§ Rows:
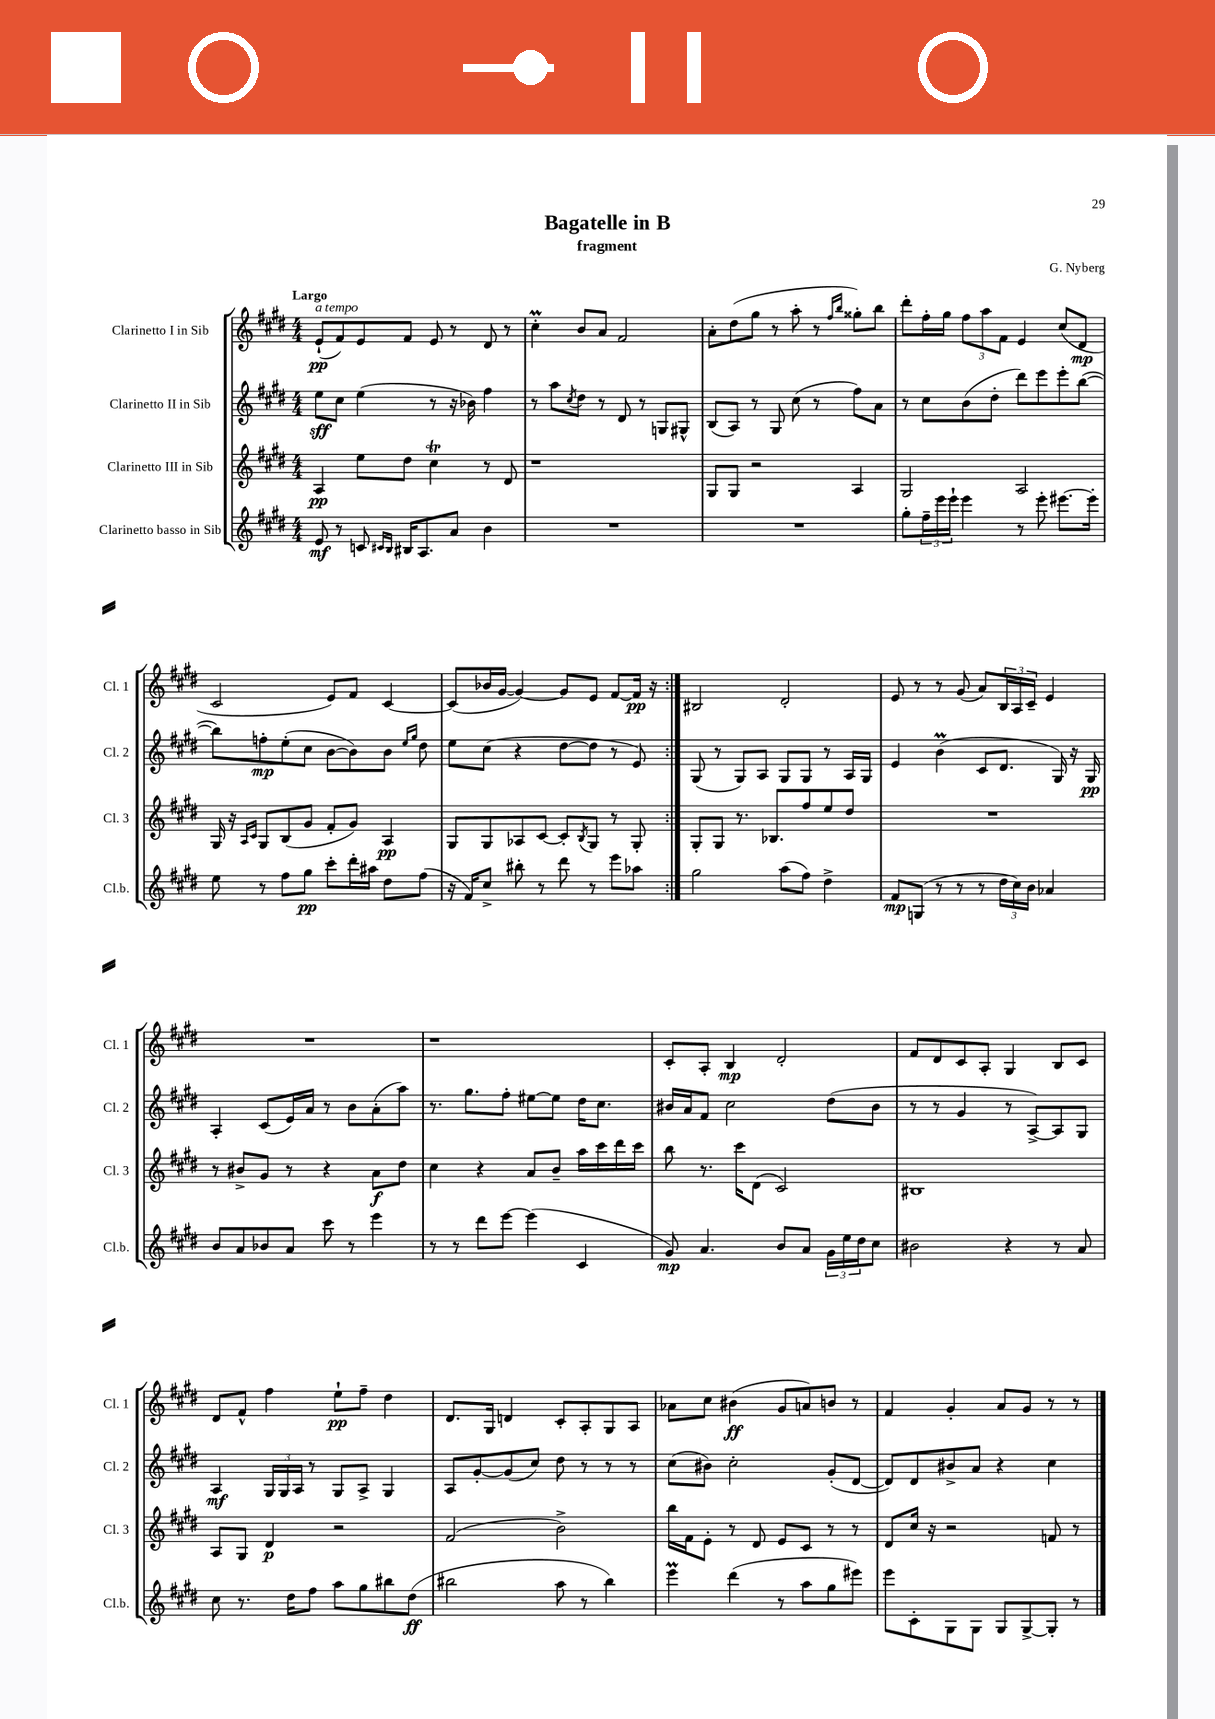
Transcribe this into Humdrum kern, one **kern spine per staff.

**kern	**dynam	**kern	**dynam	**kern	**dynam	**kern	**dynam
*part4	*part4	*part3	*part3	*part2	*part2	*part1	*part1
*staff4	*staff4	*staff3	*staff3	*staff2	*staff2	*staff1	*staff1
*I"Clarinetto basso in Sib	*	*I"Clarinetto III in Sib	*	*I"Clarinetto II in Sib	*	*I"Clarinetto I in Sib	*
*I'Cl.b.	*	*I'Cl. 3	*	*I'Cl. 2	*	*I'Cl. 1	*
*clefG2	*	*clefG2	*	*clefG2	*	*clefG2	*
*k[f#c#g#d#]	*	*k[f#c#g#d#]	*	*k[f#c#g#d#]	*	*k[f#c#g#d#]	*
*M4/4	*	*M4/4	*	*M4/4	*	*M4/4	*
=1	=1	=1	=1	=1	=1	=1	=1
!	!	!	!	!	!	!LO:TX:a:B:t=Largo	!
!	!	!	!	!	!	!LO:TX:a:i:t=a tempo	!
8e/	mf	4A/	pp	8ee\L	sff	(8e`/L	pp
8r	.	.	.	8cc#\J	.	8f#/)	.
8cn/	.	8ee\L	.	(4ee\	.	8e/	.
16qqc#X/LL	.	.	.	.	.	.	.
16qqB/JJ	.	.	.	.	.	.	.
16B#X/KL	.	8dd#\J	.	.	.	8f#/J	.
8.A/	.	.	.	.	.	.	.
.	.	4cc#T\	.	8r	.	8e/	.
8a/J	.	.	.	16r	.	8r	.
.	.	.	.	16b-X\)	.	.	.
4b\	.	8r	.	4ff#\	.	8d#/	.
.	.	8d#/	.	.	.	8r	.
=2	=2	=2	=2	=2	=2	=2	=2
1r	.	1r	.	8r	.	4cc#M'\	.
.	.	.	.	8aa\L	.	.	.
.	.	.	.	8qcc#/	.	.	.
.	.	.	.	8dd#\J	.	8b/L	.
.	.	.	.	8r	.	8a/J	.
.	.	.	.	8d#/	.	2f#/	.
.	.	.	.	8r	.	.	.
.	.	.	.	8Gn/L	.	.	.
.	.	.	.	8G#X^^/J	.	.	.
=3	=3	=3	=3	=3	=3	=3	=3
1r	.	8G#/L	.	(8B/L	.	8a'\L	.
.	.	8G#/J	.	8A/J)	.	(8dd#\	.
.	.	2r	.	8r	.	8gg#\J	.
.	.	.	.	8G#/	.	8r	.
.	.	.	.	(8cc#\	.	8aa'\	.
.	.	.	.	8r	.	8r	.
.	.	.	.	.	.	16qqff#/LL	.
.	.	.	.	.	.	16qqbb/JJ	.
.	.	4A/	.	8ff#\L)	.	8gg##X'\L)	.
.	.	.	.	8a\J	.	8bb\J	.
=4	=4	=4	=4	=4	=4	=4	=4
8gg#'\L	.	2G#/	.	8r	.	8ddd#'\L	.
24ff#~\L	.	.	.	8cc#\L	.	16ff#'\L	.
24eee\	.	.	.	.	.	.	.
.	.	.	.	.	.	16gg#\JJ	.
24eee`\JJ	.	.	.	.	.	.	.
4eee\	.	.	.	(8b\	.	12ff#\L	.
.	.	.	.	.	.	12aa\	.
.	.	.	.	8dd#'\J	.	.	.
.	.	.	.	.	.	12f#\J	.
8r	.	2A/	.	8ddd#\L)	.	4e/	.
8eee'\	.	.	.	8eee\	.	.	.
[8.eee#X\L	.	.	.	8eee'\	.	(8cc#/L	.
.	.	.	.	([8bb\J	.	8d#/J	mp
16eee#'\Jk]	.	.	.	.	.	.	.
!!LO:LB:g=z
=5	=5	=5	=5	=5	=5	=5	=5
8ee\	.	16G#/	.	8bb\L])	.	2c#/	.
.	.	16r	.	.	.	.	.
.	.	16qqA/LL	.	.	.	.	.
.	.	16qqc#/JJ	.	.	.	.	.
8r	.	8G#/L	.	8ffn'\	mp	.	.
8ff#\L	.	(8B/	.	(8ee'\	.	.	.
8gg#\J	pp	8g#/J	.	8cc#\J	.	.	.
8ccc#'\L	.	8f#'/L	.	[8b\L	.	8e/L)	.
16ddd#'\L	.	8g#/J)	.	8b\])	.	8f#/J	.
16aa#X\JJ	.	.	.	.	.	.	.
8dd#\L	.	4A/	pp	8b\J	.	[4c#/	.
.	.	.	.	16qqee/LL	.	.	.
.	.	.	.	16qqgg#/JJ	.	.	.
(8ff#\J	.	.	.	8dd#\	.	.	.
=6	=6	=6	=6	=6	=6	=6	=6
16r	.	8G#/L	.	8ee\L	.	(8c#/L]	.
16f#/KL)	.	.	.	.	.	.	.
8cc#^/J	.	8G#/	.	(8cc#\J	.	16b-X/L	.
.	.	.	.	.	.	[16g#/JJ	.
8bb#X'\	.	8A-X/	.	4r	.	4g#/_)	.
8r	.	[8c#/J	.	.	.	.	.
8ddd#\	.	8c#'/L]	.	[8dd#\L	.	8g#/L]	.
.	.	8qB/	.	.	.	.	.
8r	.	8G#/J	.	8dd#\J]	.	8e/J	.
8eee\L	.	8r	.	8r	.	[8f#/L	.
8aa-X\J	.	8G#'/	.	8e/)	.	16f#/Jk]	pp
.	.	.	.	.	.	16r	.
=7:|!	=7:|!	=7:|!	=7:|!	=7:|!	=7:|!	=7:|!	=7:|!
2gg#\	.	8G#'/L	.	(8G#/	.	2B#X/	.
.	.	8G#/J	.	8r	.	.	.
.	.	8.r	.	8G#/L)	.	.	.
.	.	.	.	8A/J	.	.	.
.	.	8.B-X/L	.	.	.	.	.
(8aa\L	.	.	.	8G#/L	.	2d#'/	.
8ff#\J)	.	8ff#/	.	8G#/J	.	.	.
4dd#^\	.	8ee/	.	8r	.	.	.
.	.	8dd#/J	.	16A/LL	.	.	.
.	.	.	.	16G#/JJ	.	.	.
=8	=8	=8	=8	=8	=8	=8	=8
8f#/L	mp	1r	.	4e/	.	8e/	.
(8Gn/J	.	.	.	.	.	8r	.
8r	.	.	.	(4bM\	.	8r	.
8r	.	.	.	.	.	(8g#/	.
8r	.	.	.	8c#/L	.	8a/L)	.
24dd#\LL	.	.	.	8.d#/J	.	24B/L	.
24cc#\)	.	.	.	.	.	24A/	.
24b\JJ	.	.	.	.	.	24c#~/JJ	.
4a-X/	.	.	.	.	.	4e/	.
.	.	.	.	16G#/)	.	.	.
.	.	.	.	16r	.	.	.
.	.	.	.	16G#/	pp	.	.
!!LO:LB:g=z
=9	=9	=9	=9	=9	=9	=9	=9
8b/L	.	8r	.	4A'/	.	1r	.
8a/	.	8b#X^/L	.	.	.	.	.
8b-X/	.	8g#/J	.	(8c#/L	.	.	.
8a/J	.	8r	.	16e/L)	.	.	.
.	.	.	.	16a/JJ	.	.	.
8ccc#\	.	4r	.	8r	.	.	.
8r	.	.	.	8b\L	.	.	.
4eee\	.	8a\L	f	(8a'\	.	.	.
.	.	8dd#\J	.	8aa\J)	.	.	.
=10	=10	=10	=10	=10	=10	=10	=10
8r	.	4cc#\	.	8.r	.	1r	.
8r	.	.	.	.	.	.	.
.	.	.	.	8.gg#\L	.	.	.
8ddd#\L	.	4r	.	.	.	.	.
[8eee\J	.	.	.	8ff#'\J	.	.	.
(4eee\]	.	8a/L	.	[8ee#X\L	.	.	.
.	.	8b~/J	.	8ee#\J]	.	.	.
4c#/	.	16aa\LL	.	16dd#\KL	.	.	.
.	.	16ccc#\	.	8.cc#\J	.	.	.
.	.	16ddd#\	.	.	.	.	.
.	.	16ccc#\JJ	.	.	.	.	.
=11	=11	=11	=11	=11	=11	=11	=11
8g#/)	mp	8bb\	.	16b#X/LL	.	8c#'/L	.
.	.	.	.	16a/J	.	.	.
4.a/	.	8.r	.	8f#/J	.	8A'/J	.
.	.	.	.	2cc#\	.	4B/	mp
.	.	16ccc#\KL	.	.	.	.	.
.	.	(8d#\J	.	.	.	.	.
8b/L	.	2c#/)	.	.	.	2d#'/	.
8a/J	.	.	.	.	.	.	.
24g#\LL	.	.	.	(8dd#\L	.	.	.
24ee\	.	.	.	.	.	.	.
24dd#\J	.	.	.	.	.	.	.
8cc#\J	.	.	.	8b#\J	.	.	.
=12	=12	=12	=12	=12	=12	=12	=12
2b#X\	.	1B#X	.	8r	.	8f#/L	.
.	.	.	.	8r	.	8d#/	.
.	.	.	.	4g#/	.	8c#/	.
.	.	.	.	.	.	8A'/J	.
4r	.	.	.	8r	.	4G#/	.
.	.	.	.	[8A^/L)	.	.	.
8r	.	.	.	8A/]	.	8B/L	.
8a/	.	.	.	8G#/J	.	8c#/J	.
!!LO:LB:g=z
=13	=13	=13	=13	=13	=13	=13	=13
8cc#\	.	8A/L	.	4A/	mf	8d#/L	.
8.r	.	8G#/J	.	.	.	8f#^^/J	.
.	.	4d#/	p	24G#/LL	.	4ff#\	.
.	.	.	.	24G#/	.	.	.
16dd#\KL	.	.	.	.	.	.	.
.	.	.	.	24A/JJ	.	.	.
8ff#\J	.	.	.	8r	.	.	.
8aa\L	.	2r	.	8G#/L	.	8ee`\L	pp
8gg#\	.	.	.	8A^/J	.	8ff#~\J	.
8bb#X\	.	.	.	4G#/	.	4dd#\	.
(8dd#\J	ff	.	.	.	.	.	.
=14	=14	=14	=14	=14	=14	=14	=14
2bb#X\	.	(2f#/	.	8A/L	.	8.d#/L	.
.	.	.	.	[8g#'/	.	.	.
.	.	.	.	.	.	16G#/Jk	.
.	.	.	.	(8g#/]	.	4dn/	.
.	.	.	.	8cc#/J)	.	.	.
8aa\	.	2b^\)	.	8dd#\	.	8c#'/L	.
8r	.	.	.	8r	.	8A'/	.
4bb#\)	.	.	.	8r	.	8G#/	.
.	.	.	.	8r	.	8A/J	.
=15	=15	=15	=15	=15	=15	=15	=15
4eeeM\	.	16bb\LL	.	(8cc#\L	.	8a-X\L	.
.	.	16f#\J	.	.	.	.	.
.	.	8e'\J	.	8b#X\J)	.	8cc#\J	.
(4ddd#\	.	8r	.	2cc#'\	.	(4b#X\	ff
.	.	8d#/	.	.	.	.	.
8r	.	8e/L	.	.	.	8g#/L	.
8aa\L	.	8c#/J	.	.	.	8an/)	.
8gg#\	.	8r	.	(8g#'/L	.	8bn/J	.
8eee#X\J)	.	8r	.	[8d#/J	.	8r	.
=16	=16	=16	=16	=16	=16	=16	=16
8eee\L	.	8d#/L	.	8d#/L])	.	4f#/	.
8c#'\	.	16cc#/Jk	.	8d#/	.	.	.
.	.	16r	.	.	.	.	.
8G#\	.	2r	.	8b#X^/	.	4g#'/	.
8G#\J	.	.	.	8a/J	.	.	.
8G#/L	.	.	.	4r	.	8a/L	.
[8G#^/	.	.	.	.	.	8g#/J	.
8G#'/J]	.	8fn/	.	4cc#\	.	8r	.
8r	.	8r	.	.	.	8r	.
==	==	==	==	==	==	==	==
*-	*-	*-	*-	*-	*-	*-	*-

§ Your goal:
Gather every line in the entries above that contains the word "kern".

§ Answer to the exercise:
Transcribe this into Humdrum kern, one **kern spine per staff.
**kern	**dynam	**kern	**dynam	**kern	**dynam	**kern	**dynam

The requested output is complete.